**TASK INPUTS**

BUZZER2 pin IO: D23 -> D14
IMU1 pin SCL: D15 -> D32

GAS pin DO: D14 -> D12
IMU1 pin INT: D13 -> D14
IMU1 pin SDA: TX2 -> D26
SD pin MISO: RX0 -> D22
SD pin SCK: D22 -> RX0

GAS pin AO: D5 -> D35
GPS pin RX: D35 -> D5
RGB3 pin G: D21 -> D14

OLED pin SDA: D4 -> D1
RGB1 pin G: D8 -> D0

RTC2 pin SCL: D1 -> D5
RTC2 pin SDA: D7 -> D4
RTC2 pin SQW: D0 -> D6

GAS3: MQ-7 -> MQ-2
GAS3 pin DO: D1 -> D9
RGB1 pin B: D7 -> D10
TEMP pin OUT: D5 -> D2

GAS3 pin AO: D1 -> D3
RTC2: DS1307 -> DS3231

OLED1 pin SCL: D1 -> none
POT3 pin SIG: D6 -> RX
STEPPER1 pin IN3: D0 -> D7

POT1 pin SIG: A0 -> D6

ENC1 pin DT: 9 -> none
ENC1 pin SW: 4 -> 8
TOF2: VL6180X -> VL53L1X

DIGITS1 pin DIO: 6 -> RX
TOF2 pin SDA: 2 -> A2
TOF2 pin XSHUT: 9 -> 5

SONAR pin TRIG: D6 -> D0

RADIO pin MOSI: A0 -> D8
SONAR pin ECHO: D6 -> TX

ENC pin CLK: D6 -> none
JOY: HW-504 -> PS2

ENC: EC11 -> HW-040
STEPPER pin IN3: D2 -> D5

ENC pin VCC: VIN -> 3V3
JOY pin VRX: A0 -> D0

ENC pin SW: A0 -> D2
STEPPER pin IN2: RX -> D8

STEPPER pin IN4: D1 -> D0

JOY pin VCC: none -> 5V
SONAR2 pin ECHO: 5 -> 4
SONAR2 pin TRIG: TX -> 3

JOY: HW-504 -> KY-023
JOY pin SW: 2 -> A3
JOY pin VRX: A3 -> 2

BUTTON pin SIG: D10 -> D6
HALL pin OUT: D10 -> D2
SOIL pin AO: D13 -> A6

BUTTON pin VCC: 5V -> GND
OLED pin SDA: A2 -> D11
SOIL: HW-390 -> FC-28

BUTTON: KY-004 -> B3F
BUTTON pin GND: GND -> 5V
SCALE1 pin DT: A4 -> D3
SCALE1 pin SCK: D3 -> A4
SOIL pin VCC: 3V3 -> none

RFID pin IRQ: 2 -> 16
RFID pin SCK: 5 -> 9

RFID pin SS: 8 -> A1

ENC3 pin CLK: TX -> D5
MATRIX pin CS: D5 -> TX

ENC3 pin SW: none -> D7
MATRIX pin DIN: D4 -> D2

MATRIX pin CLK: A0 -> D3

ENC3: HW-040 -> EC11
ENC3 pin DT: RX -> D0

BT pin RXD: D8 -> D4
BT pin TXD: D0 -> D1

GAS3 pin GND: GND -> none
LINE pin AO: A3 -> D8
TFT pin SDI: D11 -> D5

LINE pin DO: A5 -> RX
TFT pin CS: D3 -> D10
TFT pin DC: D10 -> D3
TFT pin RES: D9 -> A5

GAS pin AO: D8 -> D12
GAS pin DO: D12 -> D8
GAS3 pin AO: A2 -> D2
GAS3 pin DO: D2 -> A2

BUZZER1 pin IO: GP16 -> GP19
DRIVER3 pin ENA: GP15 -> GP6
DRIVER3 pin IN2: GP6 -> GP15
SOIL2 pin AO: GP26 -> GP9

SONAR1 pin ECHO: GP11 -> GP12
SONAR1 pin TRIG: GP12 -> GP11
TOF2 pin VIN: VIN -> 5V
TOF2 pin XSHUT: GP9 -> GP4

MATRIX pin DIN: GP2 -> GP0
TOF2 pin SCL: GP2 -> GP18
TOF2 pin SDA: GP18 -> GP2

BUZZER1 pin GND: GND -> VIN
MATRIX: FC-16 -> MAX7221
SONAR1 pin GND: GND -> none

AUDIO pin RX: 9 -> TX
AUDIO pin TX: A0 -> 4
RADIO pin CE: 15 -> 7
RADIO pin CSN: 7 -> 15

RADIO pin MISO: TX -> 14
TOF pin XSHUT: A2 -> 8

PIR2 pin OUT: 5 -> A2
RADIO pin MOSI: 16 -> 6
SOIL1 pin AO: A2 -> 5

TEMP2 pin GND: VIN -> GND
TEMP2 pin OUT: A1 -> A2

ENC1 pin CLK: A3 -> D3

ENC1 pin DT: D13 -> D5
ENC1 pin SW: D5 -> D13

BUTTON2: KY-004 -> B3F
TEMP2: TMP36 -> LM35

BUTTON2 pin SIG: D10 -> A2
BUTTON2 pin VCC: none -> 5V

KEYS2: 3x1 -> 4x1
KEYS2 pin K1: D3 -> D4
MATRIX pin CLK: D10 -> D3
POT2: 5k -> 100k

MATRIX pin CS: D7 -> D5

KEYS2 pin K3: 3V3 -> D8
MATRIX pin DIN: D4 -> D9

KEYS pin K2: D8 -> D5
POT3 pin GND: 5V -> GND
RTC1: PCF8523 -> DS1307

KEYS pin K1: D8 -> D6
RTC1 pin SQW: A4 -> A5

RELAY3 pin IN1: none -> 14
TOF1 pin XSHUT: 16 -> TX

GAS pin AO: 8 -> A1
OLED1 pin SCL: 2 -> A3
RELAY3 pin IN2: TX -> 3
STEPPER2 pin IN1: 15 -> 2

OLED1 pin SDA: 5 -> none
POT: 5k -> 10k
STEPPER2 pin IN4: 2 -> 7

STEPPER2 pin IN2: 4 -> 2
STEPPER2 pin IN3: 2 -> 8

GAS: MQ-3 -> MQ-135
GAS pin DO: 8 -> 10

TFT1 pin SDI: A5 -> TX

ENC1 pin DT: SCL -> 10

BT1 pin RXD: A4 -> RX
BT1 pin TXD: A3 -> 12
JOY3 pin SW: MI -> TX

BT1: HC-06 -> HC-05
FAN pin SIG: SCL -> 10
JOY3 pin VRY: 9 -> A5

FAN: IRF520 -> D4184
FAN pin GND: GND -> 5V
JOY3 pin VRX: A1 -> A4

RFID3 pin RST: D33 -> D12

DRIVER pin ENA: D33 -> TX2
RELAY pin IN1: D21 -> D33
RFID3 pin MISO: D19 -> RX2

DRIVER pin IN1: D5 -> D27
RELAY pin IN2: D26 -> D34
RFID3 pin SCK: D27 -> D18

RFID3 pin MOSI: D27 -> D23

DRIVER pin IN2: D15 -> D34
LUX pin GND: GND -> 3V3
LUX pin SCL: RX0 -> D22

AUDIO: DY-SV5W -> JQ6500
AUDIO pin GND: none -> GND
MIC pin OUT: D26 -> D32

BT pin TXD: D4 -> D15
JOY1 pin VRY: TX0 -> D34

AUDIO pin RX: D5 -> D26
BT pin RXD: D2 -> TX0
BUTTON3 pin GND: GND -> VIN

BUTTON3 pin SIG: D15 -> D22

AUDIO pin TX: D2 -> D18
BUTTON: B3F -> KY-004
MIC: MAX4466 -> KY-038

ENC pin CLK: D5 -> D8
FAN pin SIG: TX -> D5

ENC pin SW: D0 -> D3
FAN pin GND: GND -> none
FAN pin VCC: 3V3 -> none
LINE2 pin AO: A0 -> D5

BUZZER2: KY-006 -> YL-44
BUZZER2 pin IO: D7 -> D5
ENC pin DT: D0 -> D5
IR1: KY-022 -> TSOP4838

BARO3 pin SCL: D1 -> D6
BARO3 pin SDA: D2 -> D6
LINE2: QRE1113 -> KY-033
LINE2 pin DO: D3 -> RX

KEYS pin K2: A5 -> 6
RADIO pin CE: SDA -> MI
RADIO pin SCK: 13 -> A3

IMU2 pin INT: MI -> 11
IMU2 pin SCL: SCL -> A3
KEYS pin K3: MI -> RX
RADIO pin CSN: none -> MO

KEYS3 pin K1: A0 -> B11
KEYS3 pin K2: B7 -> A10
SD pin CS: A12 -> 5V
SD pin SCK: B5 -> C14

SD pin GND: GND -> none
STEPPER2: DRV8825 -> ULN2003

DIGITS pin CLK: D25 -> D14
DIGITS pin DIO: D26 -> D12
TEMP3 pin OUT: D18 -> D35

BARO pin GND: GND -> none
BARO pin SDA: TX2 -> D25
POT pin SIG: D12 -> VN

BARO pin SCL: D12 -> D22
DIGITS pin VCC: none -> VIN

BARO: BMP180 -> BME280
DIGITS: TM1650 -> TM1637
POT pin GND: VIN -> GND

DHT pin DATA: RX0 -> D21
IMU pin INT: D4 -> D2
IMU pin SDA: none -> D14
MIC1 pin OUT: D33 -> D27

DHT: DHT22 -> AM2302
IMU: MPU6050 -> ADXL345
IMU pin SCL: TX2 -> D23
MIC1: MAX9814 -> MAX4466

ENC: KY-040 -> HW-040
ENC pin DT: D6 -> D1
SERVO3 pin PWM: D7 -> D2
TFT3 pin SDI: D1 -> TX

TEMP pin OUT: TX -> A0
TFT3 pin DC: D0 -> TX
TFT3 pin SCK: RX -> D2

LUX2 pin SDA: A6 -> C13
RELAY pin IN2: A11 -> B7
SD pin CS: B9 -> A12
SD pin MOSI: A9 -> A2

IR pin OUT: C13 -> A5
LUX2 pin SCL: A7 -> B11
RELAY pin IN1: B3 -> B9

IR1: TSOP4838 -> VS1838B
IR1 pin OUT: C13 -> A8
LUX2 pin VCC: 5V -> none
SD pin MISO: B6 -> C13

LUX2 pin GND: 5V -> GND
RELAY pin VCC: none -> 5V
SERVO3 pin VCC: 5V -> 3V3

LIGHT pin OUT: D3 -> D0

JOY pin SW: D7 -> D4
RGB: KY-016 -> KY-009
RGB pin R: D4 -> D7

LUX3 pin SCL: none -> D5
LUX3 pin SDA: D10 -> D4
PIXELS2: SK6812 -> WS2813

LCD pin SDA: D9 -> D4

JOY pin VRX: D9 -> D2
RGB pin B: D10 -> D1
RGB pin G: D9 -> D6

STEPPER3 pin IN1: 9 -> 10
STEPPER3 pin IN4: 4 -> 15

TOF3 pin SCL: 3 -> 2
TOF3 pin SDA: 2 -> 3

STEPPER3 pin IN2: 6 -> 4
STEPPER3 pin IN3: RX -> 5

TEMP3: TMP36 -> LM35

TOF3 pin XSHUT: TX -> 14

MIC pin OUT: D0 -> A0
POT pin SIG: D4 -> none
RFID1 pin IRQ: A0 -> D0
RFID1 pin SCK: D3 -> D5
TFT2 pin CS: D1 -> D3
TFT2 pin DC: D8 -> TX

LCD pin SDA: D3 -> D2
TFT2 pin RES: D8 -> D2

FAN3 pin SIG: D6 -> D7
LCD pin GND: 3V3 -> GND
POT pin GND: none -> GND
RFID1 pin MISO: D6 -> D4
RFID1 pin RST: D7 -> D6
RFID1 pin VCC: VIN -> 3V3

**EXERCISE OBJECTIVE**
Your answer must be a single number: the count of lines in these records that contain "ECHO".

**YOUR SOLUTION**
3